**TASK DESCRIPTION:** Word for word, set down the lines from the one that contains "yellow borekasuk 361,530,388,569" through the final line of the data; no pictures belong in the copy.

**SUPPLIED MATERIAL:**
Start of Block

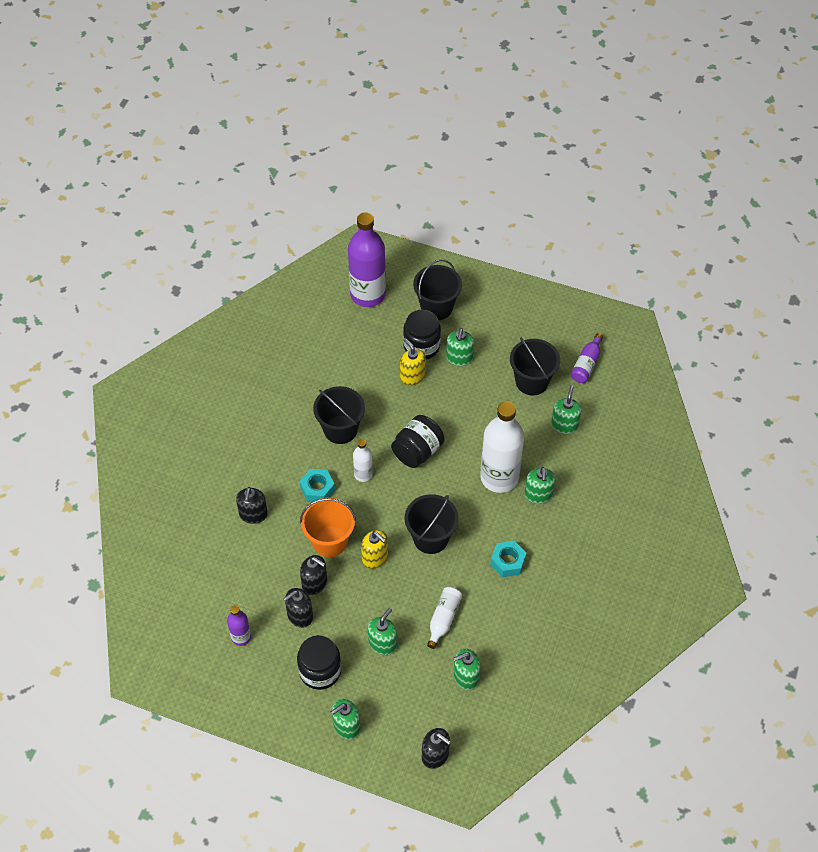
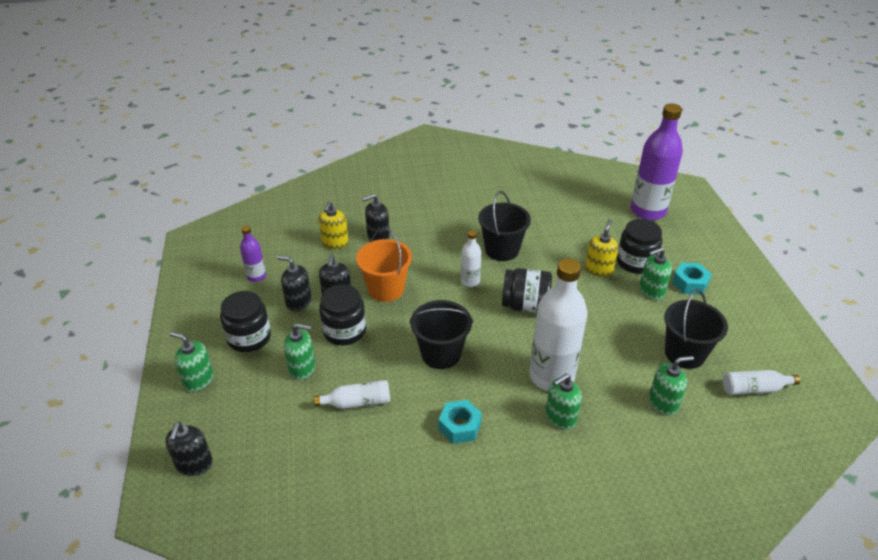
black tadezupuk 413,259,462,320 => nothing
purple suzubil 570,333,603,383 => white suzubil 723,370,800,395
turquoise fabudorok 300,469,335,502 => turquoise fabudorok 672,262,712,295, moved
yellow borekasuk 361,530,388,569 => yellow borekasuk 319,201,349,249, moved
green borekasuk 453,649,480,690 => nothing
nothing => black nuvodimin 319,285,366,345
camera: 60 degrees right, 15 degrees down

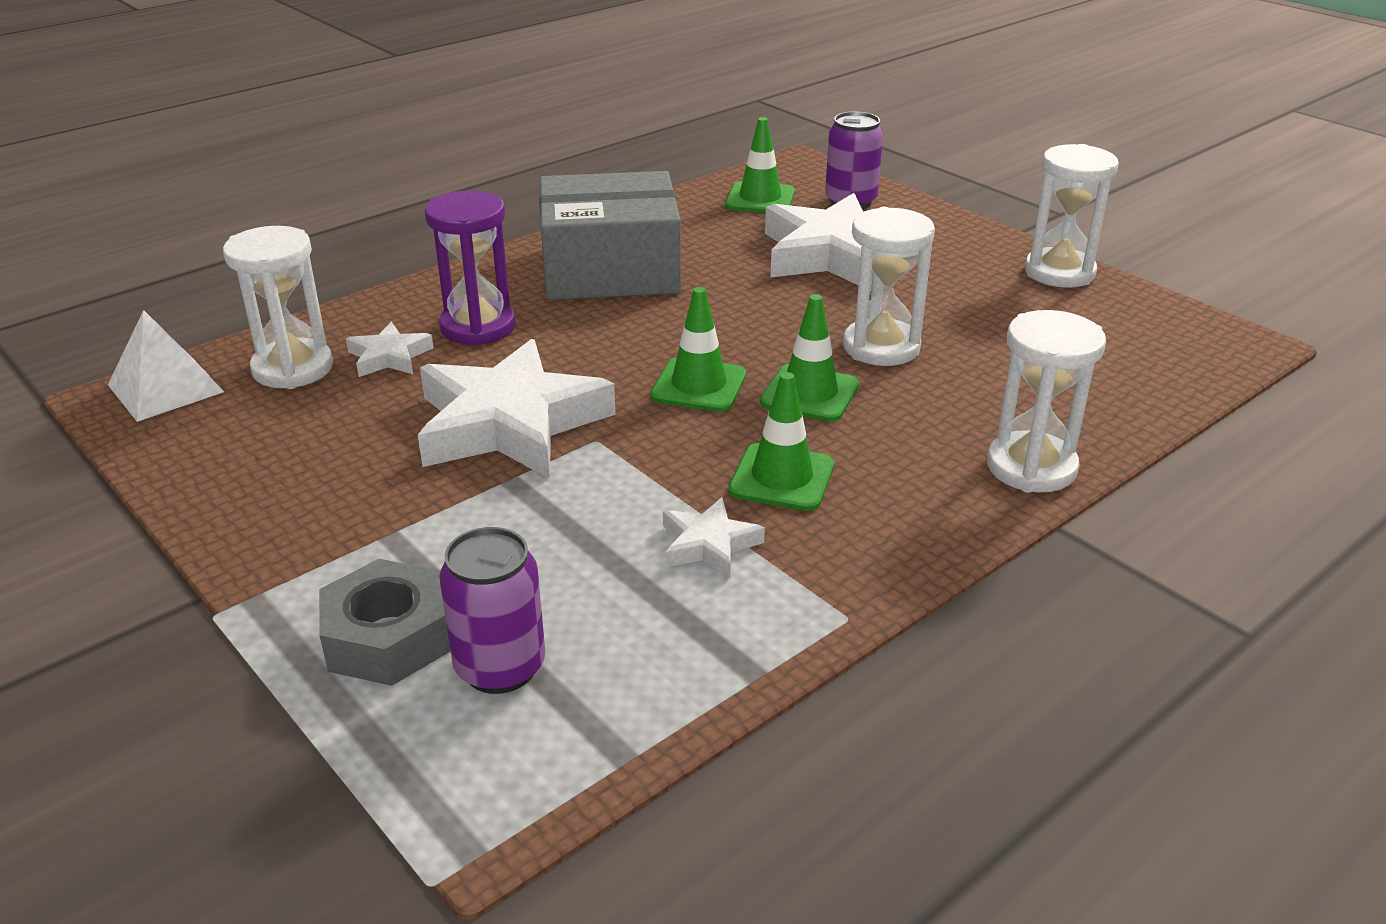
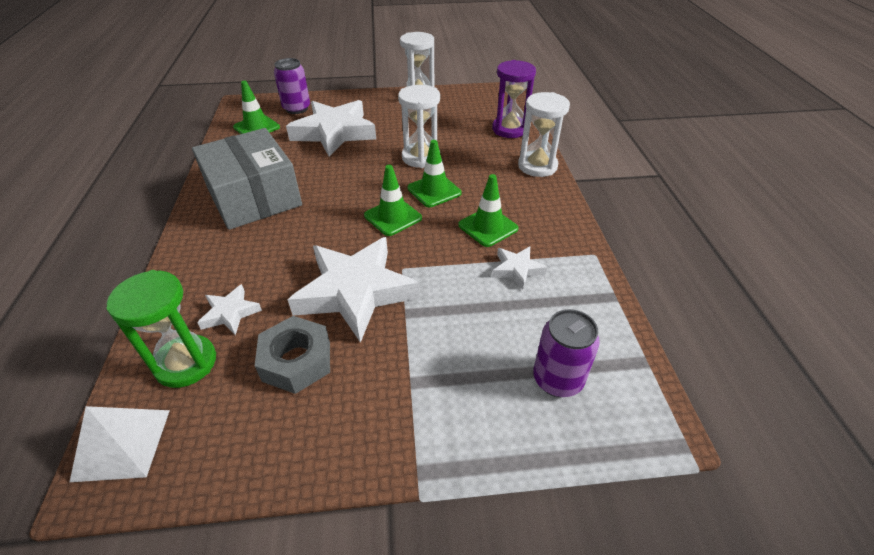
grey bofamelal 539,171,681,300 => grey bofamelal 192,128,302,230, 60 degrees counterclockwise
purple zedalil 424,191,516,346 => purple zedalil 492,60,536,138, moved
white zedalil 223,226,333,389 => green zedalil 107,270,216,388
grey fabudorok 319,559,451,686 => grey fabudorok 255,316,330,394, moved
camera: 55 degrees left, 10 degrees up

End of Block

**ANSWER TO THE PROBLEM:**
yellow borekasuk 361,530,388,569 => yellow borekasuk 319,201,349,249, moved
green borekasuk 453,649,480,690 => nothing
nothing => black nuvodimin 319,285,366,345
camera: 60 degrees right, 15 degrees down

grey bofamelal 539,171,681,300 => grey bofamelal 192,128,302,230, 60 degrees counterclockwise
purple zedalil 424,191,516,346 => purple zedalil 492,60,536,138, moved
white zedalil 223,226,333,389 => green zedalil 107,270,216,388
grey fabudorok 319,559,451,686 => grey fabudorok 255,316,330,394, moved
camera: 55 degrees left, 10 degrees up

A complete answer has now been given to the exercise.